INSTRUCTIONS TO FOLLOW: Which lines in the material below contain the word "cross"? Copy each of them.
━━━━━ AVAILABLE DATA
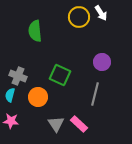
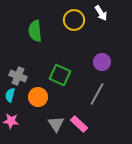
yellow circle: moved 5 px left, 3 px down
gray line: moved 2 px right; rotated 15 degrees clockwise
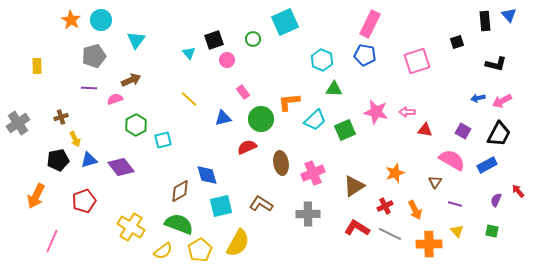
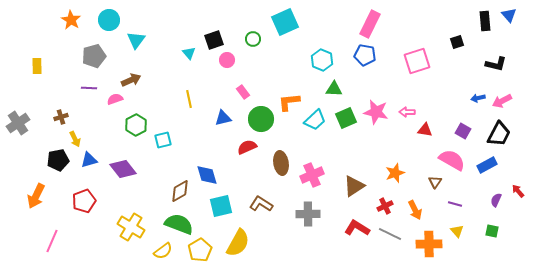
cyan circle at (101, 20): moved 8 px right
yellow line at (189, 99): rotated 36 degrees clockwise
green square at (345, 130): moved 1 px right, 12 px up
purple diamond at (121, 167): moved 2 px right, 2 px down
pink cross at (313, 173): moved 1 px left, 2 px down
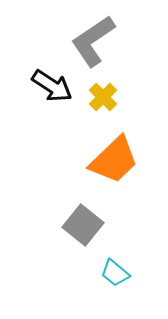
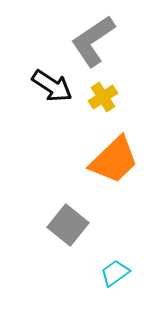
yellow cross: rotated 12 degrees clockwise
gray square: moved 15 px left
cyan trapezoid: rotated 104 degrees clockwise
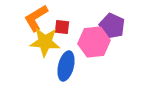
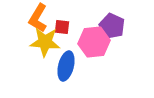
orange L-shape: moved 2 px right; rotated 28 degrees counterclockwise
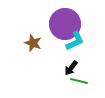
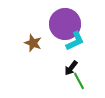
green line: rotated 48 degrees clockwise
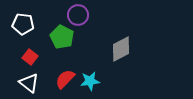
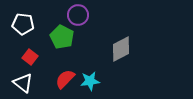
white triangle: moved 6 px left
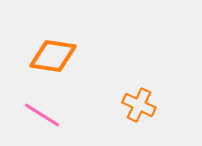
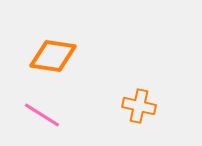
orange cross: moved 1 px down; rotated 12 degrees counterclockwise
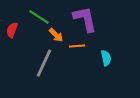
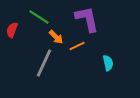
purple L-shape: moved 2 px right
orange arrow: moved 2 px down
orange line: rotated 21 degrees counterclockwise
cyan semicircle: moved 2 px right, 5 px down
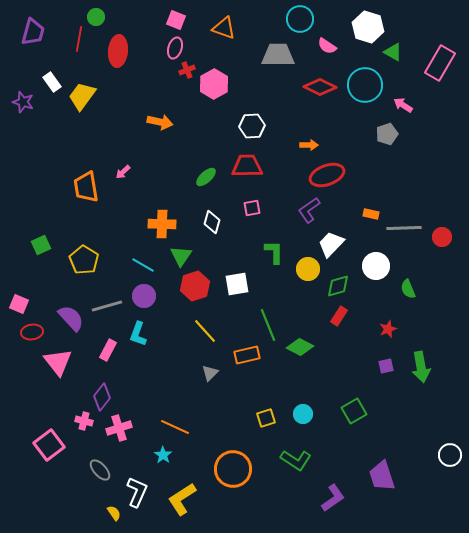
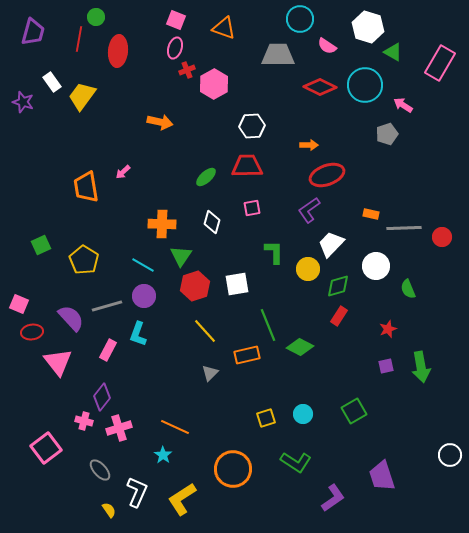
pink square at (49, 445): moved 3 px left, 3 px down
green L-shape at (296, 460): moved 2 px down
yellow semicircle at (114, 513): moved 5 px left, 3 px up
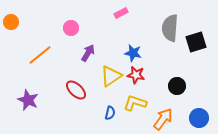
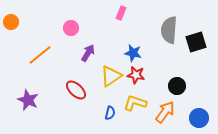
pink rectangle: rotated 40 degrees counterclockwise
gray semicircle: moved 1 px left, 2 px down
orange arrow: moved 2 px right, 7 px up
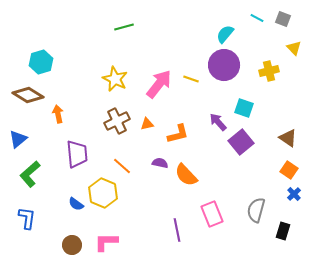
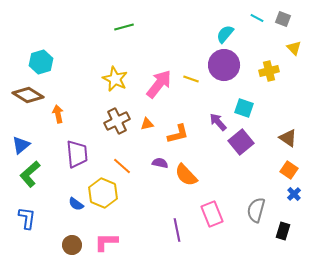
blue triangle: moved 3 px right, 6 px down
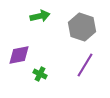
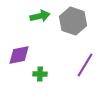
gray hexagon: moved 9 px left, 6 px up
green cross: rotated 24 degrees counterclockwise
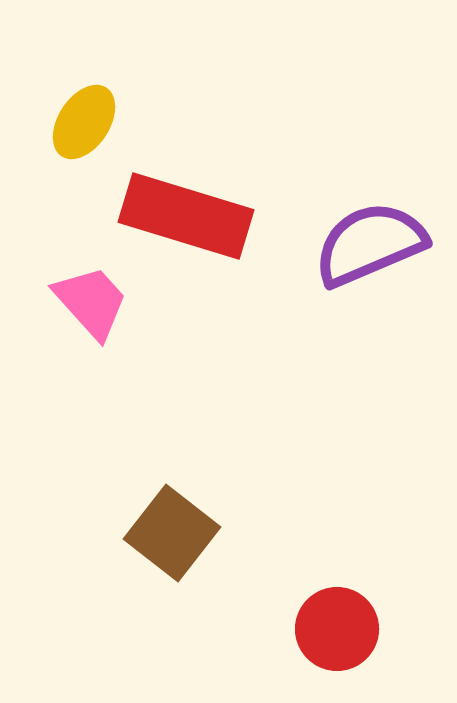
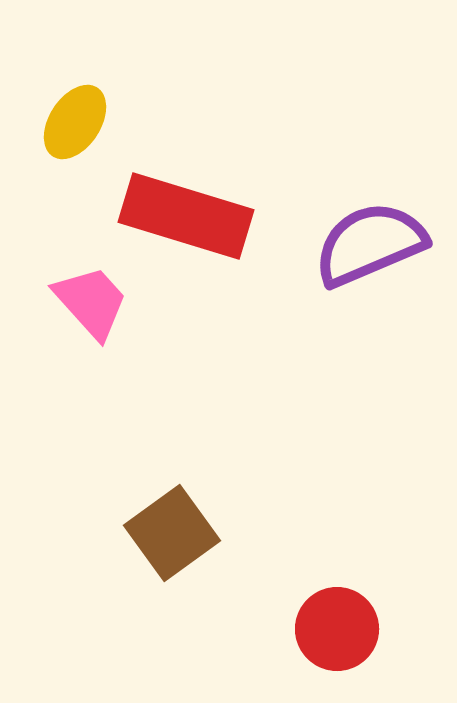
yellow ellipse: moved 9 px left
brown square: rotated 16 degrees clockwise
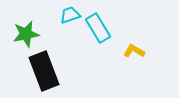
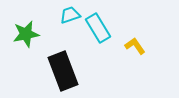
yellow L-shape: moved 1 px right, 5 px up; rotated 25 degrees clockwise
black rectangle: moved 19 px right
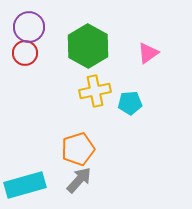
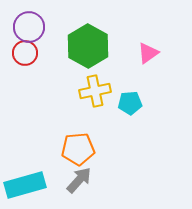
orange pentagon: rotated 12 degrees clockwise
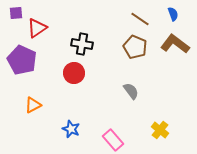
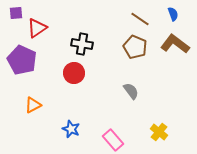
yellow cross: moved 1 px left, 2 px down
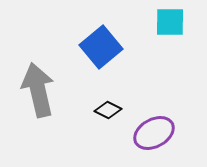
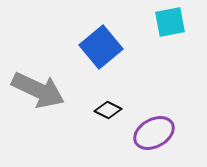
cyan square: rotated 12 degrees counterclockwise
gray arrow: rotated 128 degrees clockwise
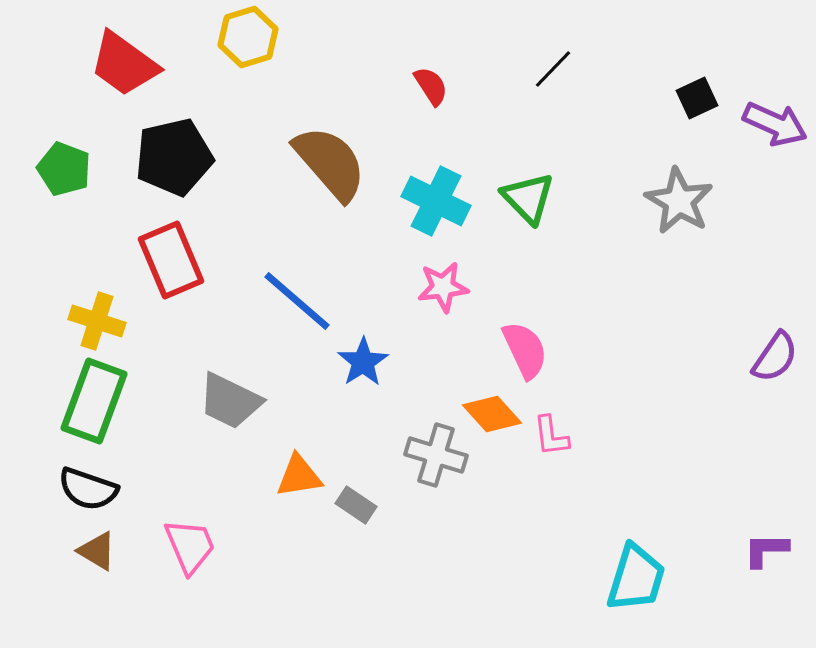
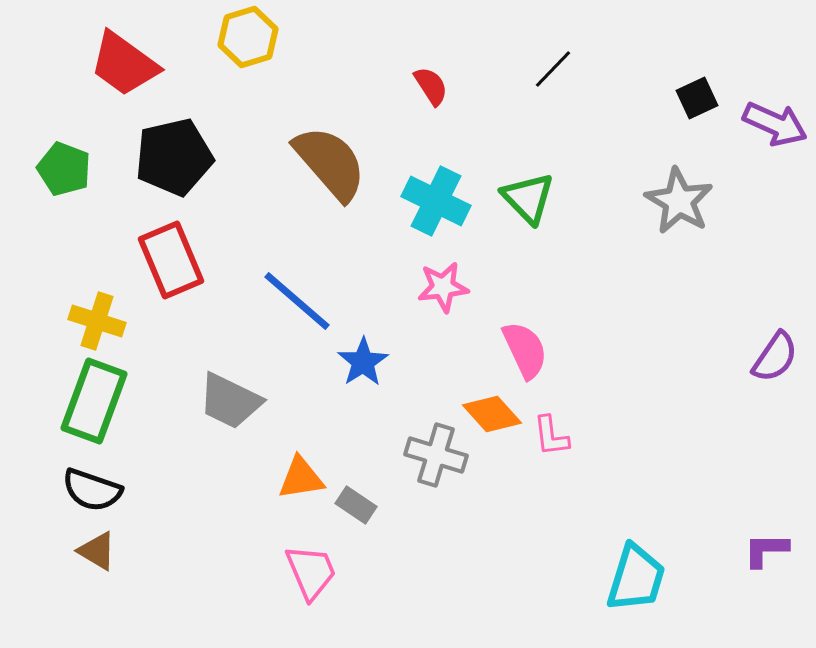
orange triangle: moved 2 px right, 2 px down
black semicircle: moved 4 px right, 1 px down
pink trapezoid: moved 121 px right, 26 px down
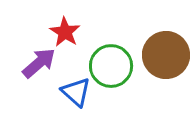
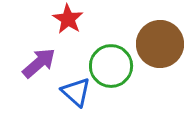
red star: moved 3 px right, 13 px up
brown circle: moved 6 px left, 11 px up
━━━━━━━━━━
ANSWER TO THE EXERCISE:
pink cross at (313, 173): moved 1 px left, 2 px down
yellow cross: rotated 12 degrees clockwise
orange cross: moved 1 px down; rotated 12 degrees counterclockwise
green cross: rotated 24 degrees counterclockwise
yellow cross: moved 1 px left, 2 px down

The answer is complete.